§ Your assignment
Across the entries below, how many lines contain the string "yellow"? Give only the count.

§ Extracted records
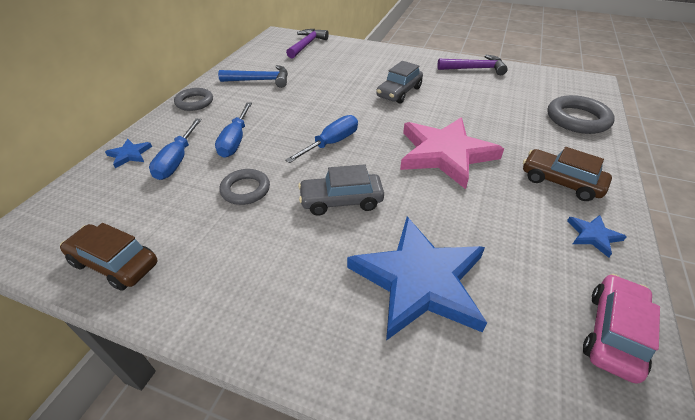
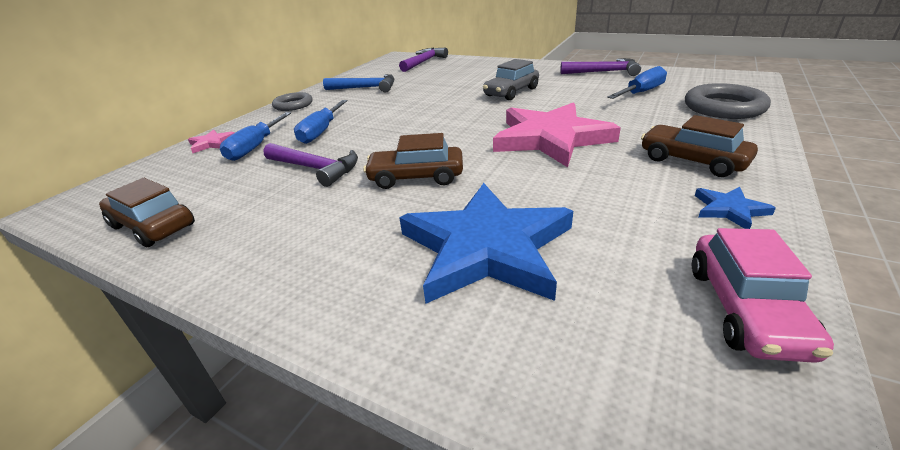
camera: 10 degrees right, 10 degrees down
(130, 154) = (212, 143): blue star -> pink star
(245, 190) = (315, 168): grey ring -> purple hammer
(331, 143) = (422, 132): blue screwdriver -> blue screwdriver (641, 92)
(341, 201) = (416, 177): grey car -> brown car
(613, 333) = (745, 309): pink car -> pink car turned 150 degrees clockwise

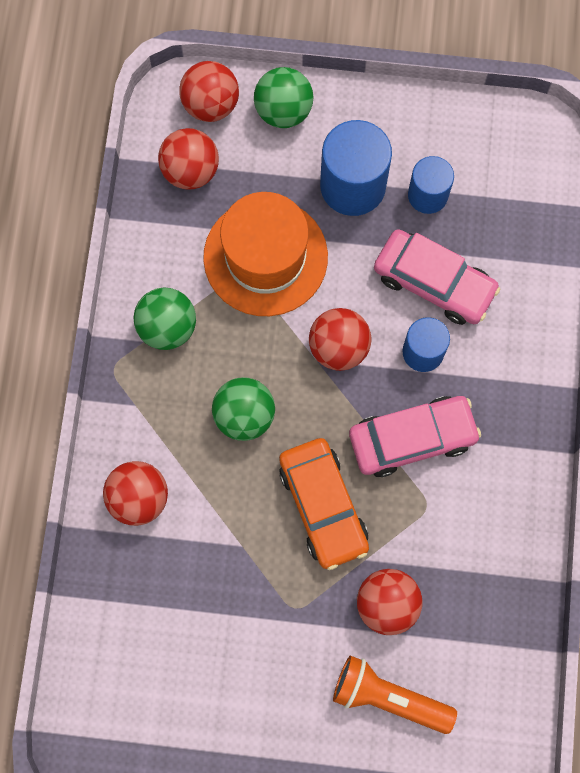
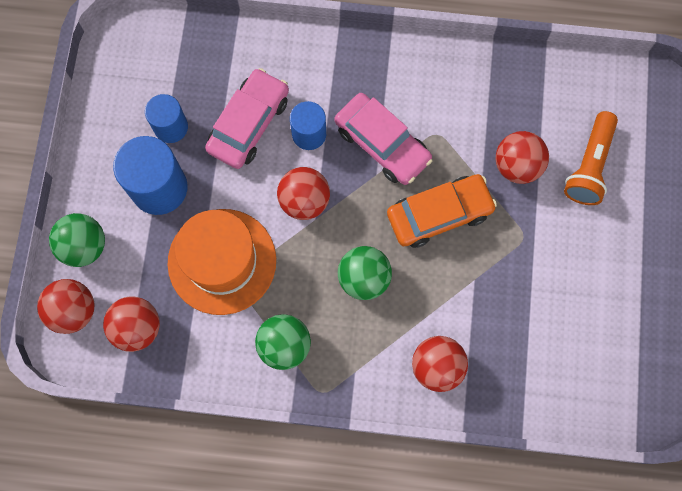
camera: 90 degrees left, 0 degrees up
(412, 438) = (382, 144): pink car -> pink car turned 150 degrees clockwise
...
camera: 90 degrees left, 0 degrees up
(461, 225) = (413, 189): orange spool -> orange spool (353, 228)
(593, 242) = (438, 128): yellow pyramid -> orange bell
--
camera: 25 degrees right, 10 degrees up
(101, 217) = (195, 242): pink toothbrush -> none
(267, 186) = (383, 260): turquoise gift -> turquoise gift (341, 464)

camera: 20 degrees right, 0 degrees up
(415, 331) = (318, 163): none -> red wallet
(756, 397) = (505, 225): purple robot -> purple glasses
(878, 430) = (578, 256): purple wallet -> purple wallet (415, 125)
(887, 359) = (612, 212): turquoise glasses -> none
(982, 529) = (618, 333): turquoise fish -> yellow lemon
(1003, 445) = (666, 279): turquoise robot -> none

§ Problem solution
2